What is being asked> Your output must be the line containing "R7: 1.2k (+12V, SENS) -> 4.7k (+12V, SENS)" followed by every later line in the entries below, all copied exactly.

--- Data Enclosed Below ---

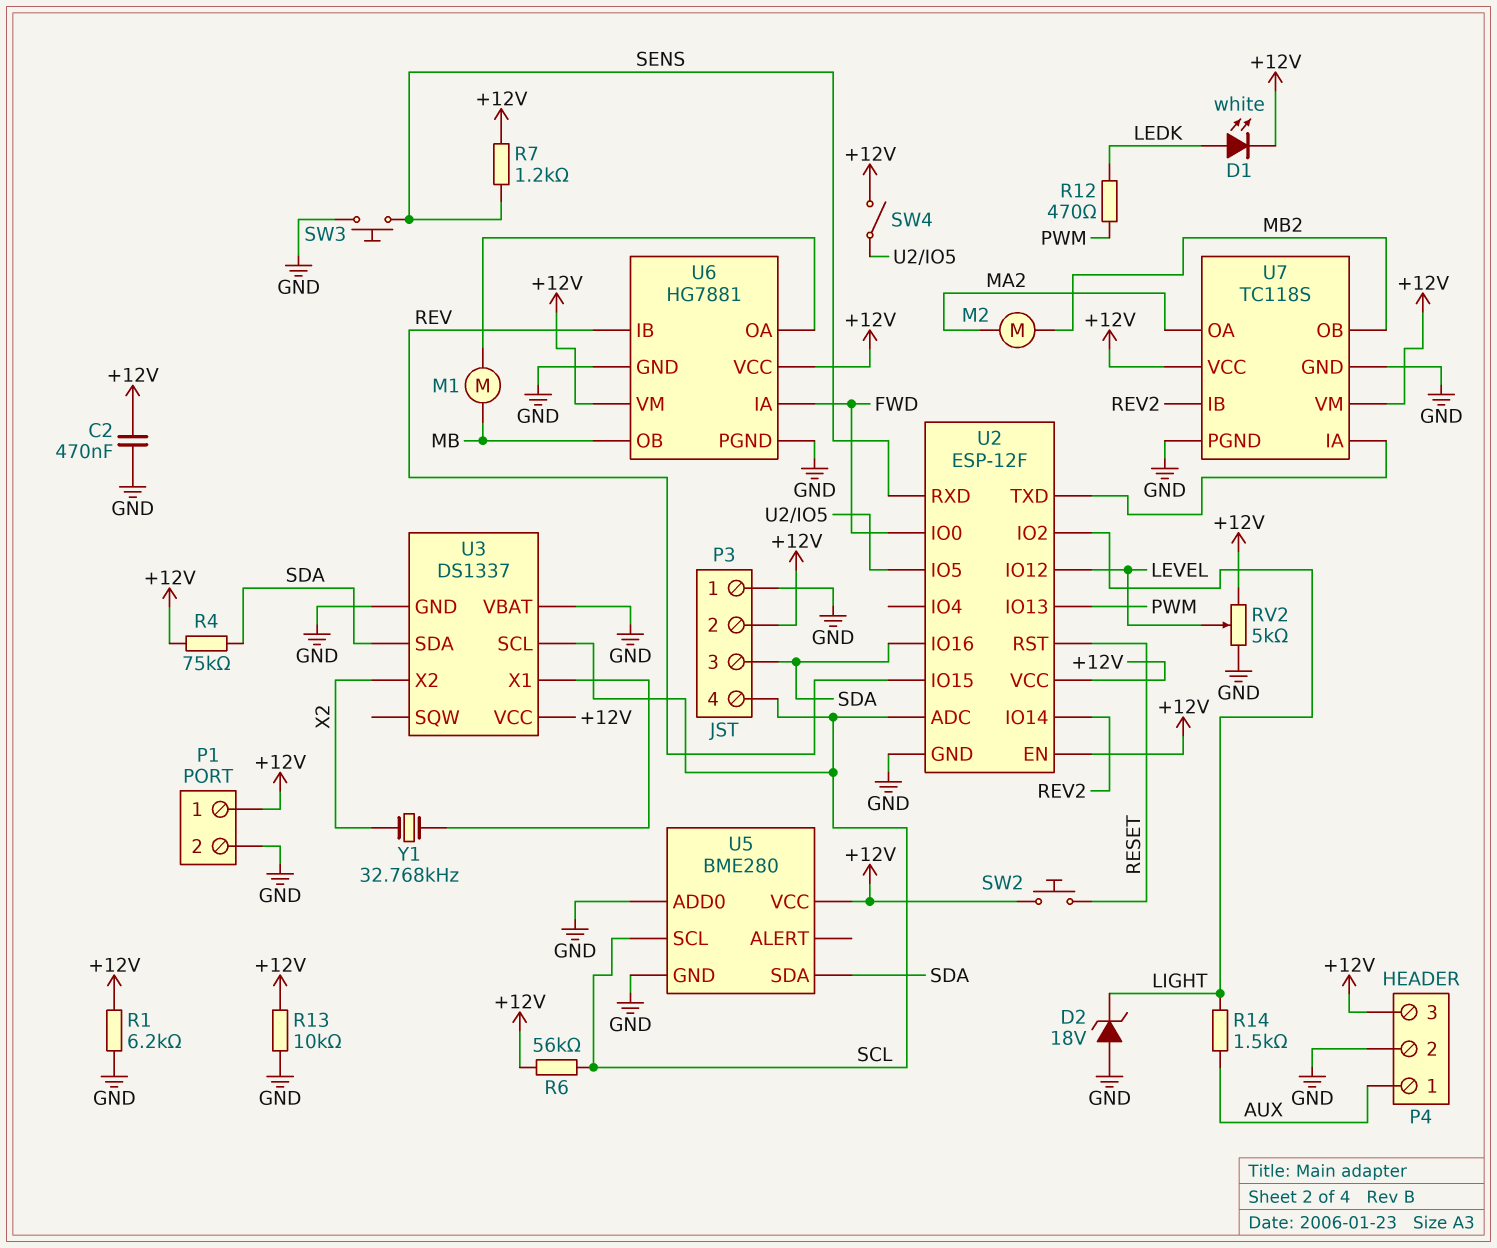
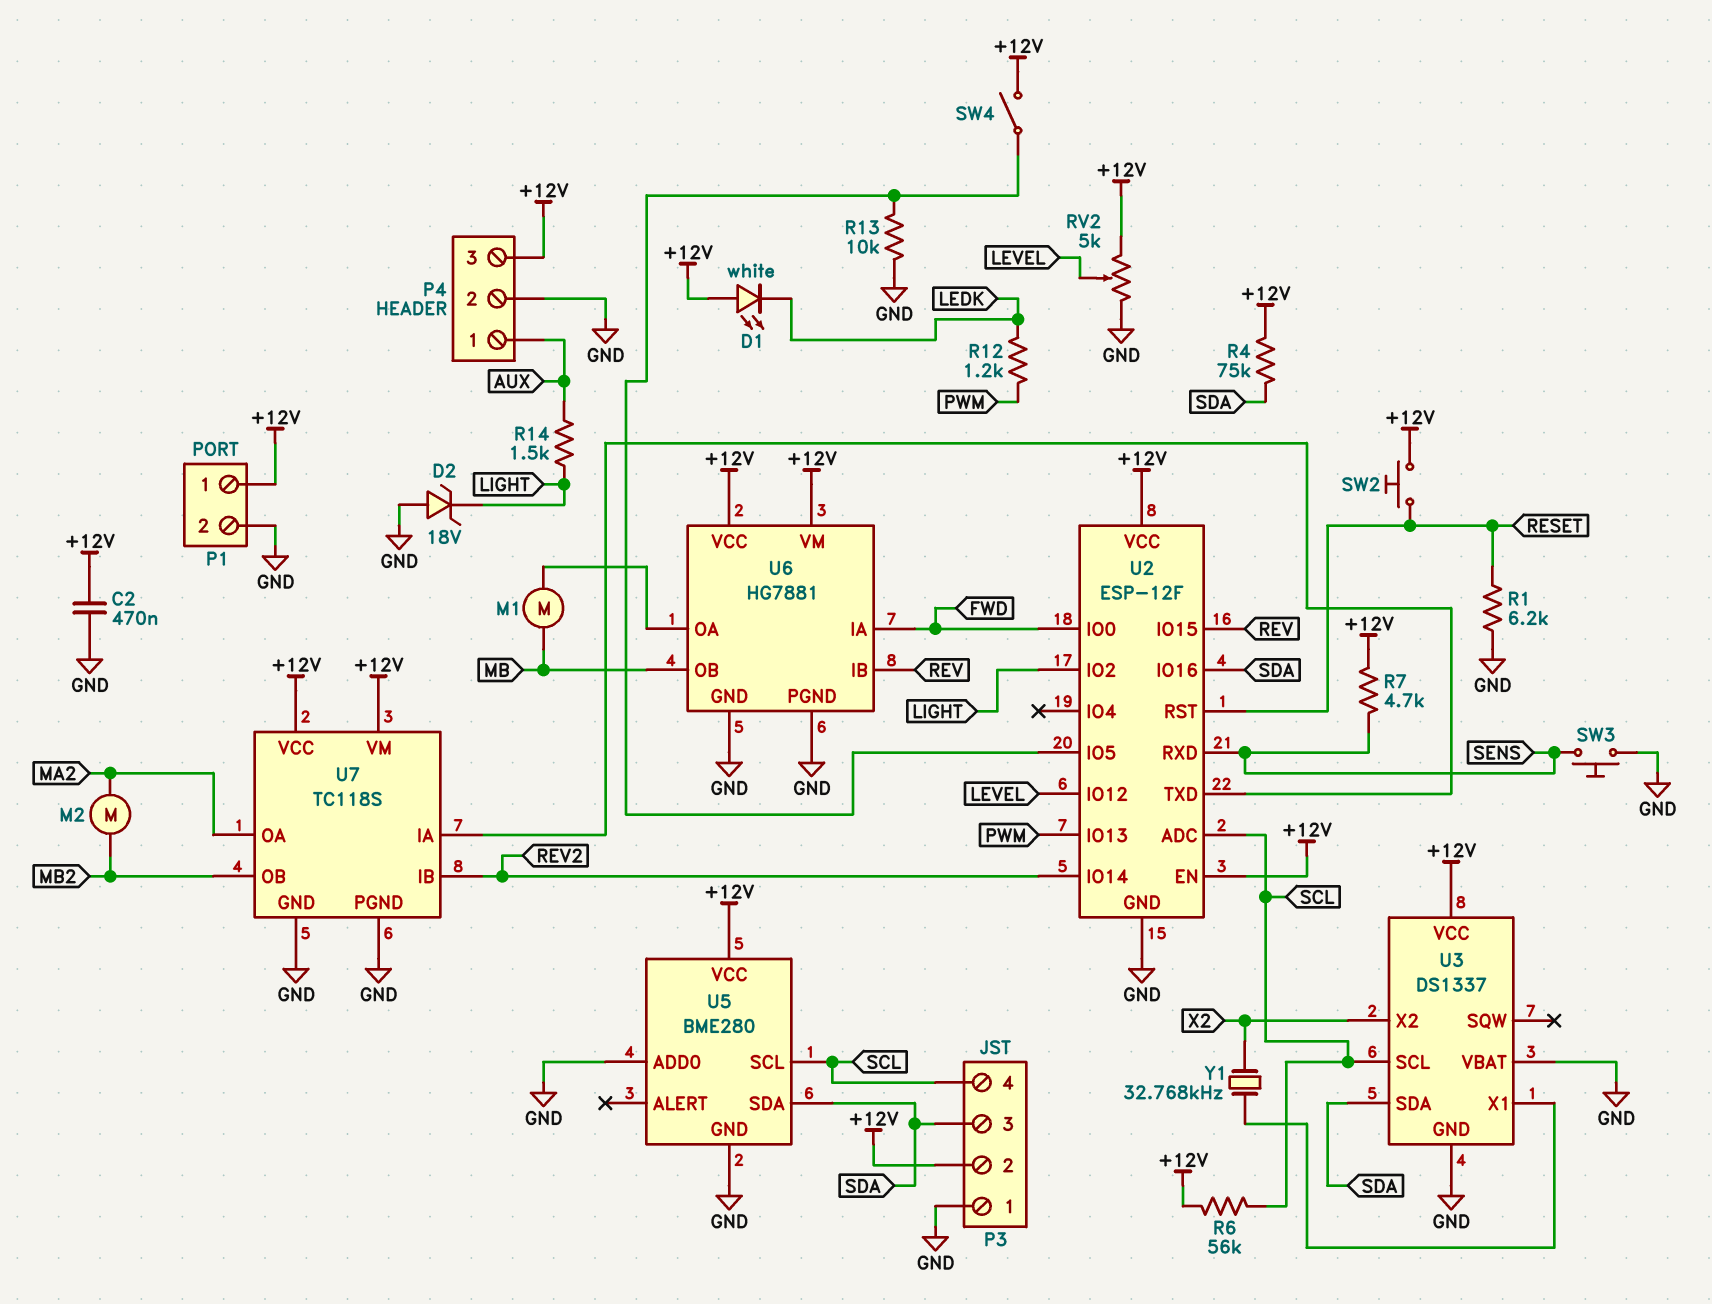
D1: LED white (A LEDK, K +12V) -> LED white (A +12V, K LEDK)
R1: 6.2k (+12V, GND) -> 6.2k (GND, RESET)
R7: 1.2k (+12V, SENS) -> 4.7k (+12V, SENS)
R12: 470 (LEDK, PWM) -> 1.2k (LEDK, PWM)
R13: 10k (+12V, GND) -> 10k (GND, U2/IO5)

--- End of Enclosed Data ---

Result for this task>
R7: 1.2k (+12V, SENS) -> 4.7k (+12V, SENS)
R12: 470 (LEDK, PWM) -> 1.2k (LEDK, PWM)
R13: 10k (+12V, GND) -> 10k (GND, U2/IO5)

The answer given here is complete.